Task input -
= = = = = = =

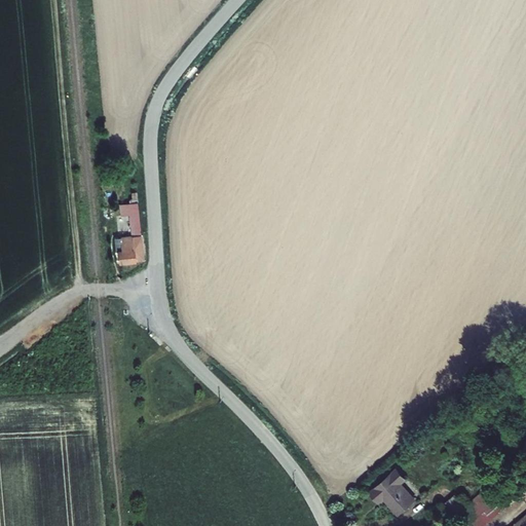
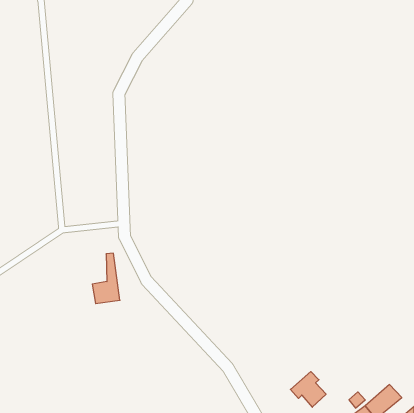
building: [112,203,147,267] -> [92,253,120,304]

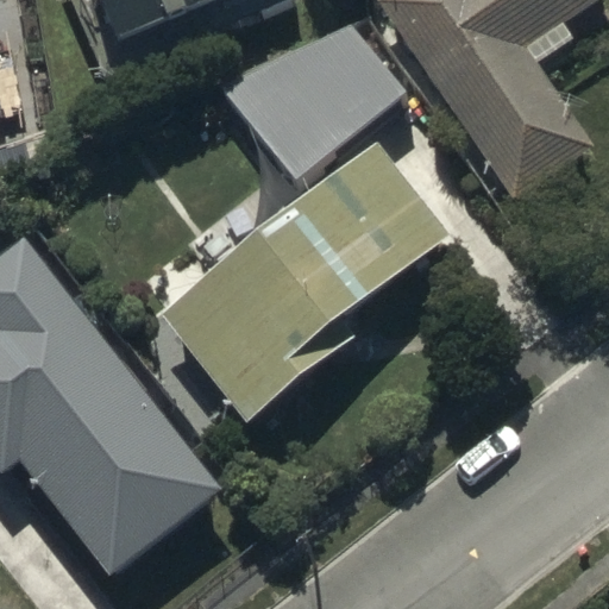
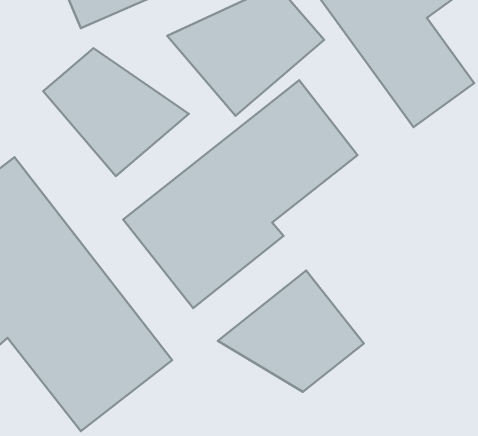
building: none -> [43,48,189,176]
building: none -> [218,271,364,392]

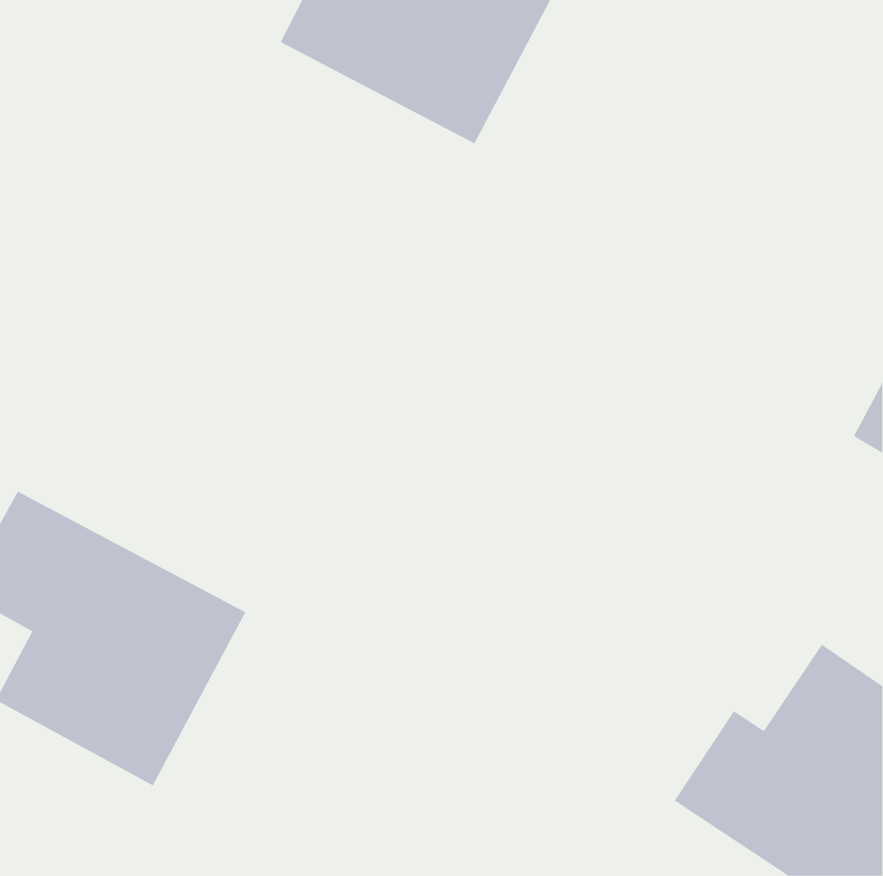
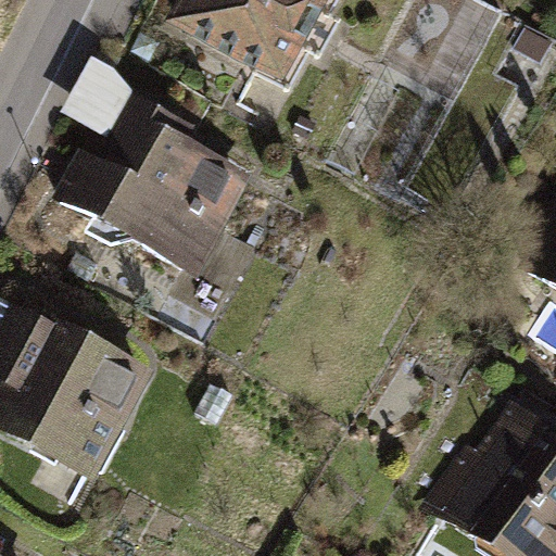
building: none -> [59,87,248,273]

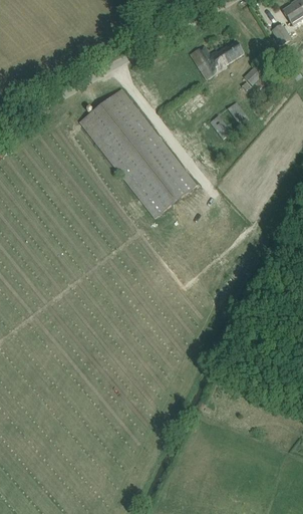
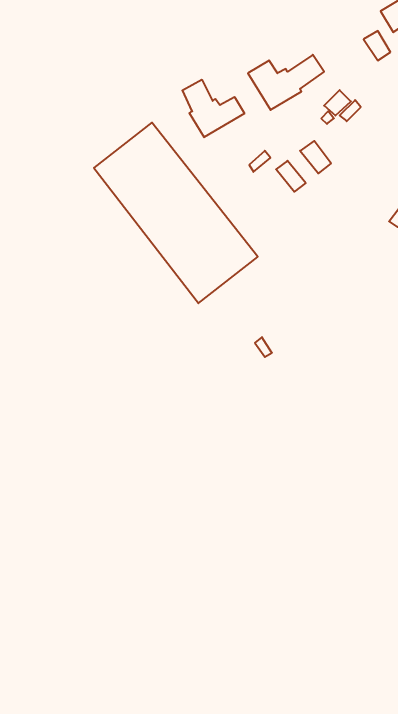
building: none -> [182,80,244,137]

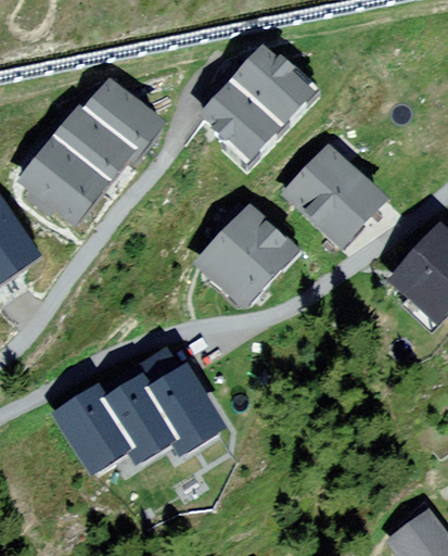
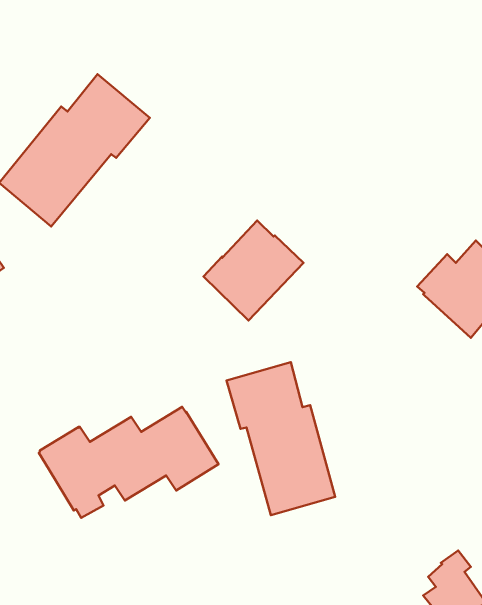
building: [205,52,305,154] -> none
building: [287,150,379,241] -> none
building: none -> [226,362,335,515]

= = = = = = =

About this task - Once the line holding "building: none -> [218,271,364,392]" is found, set it down along with every line after it through the end of the entries, exactly, leaving the pictures out.

Response to this exercise -
building: none -> [218,271,364,392]

building: none -> [59,87,248,273]

building: none -> [182,80,244,137]

building: [205,52,305,154] -> none
building: [287,150,379,241] -> none
building: none -> [226,362,335,515]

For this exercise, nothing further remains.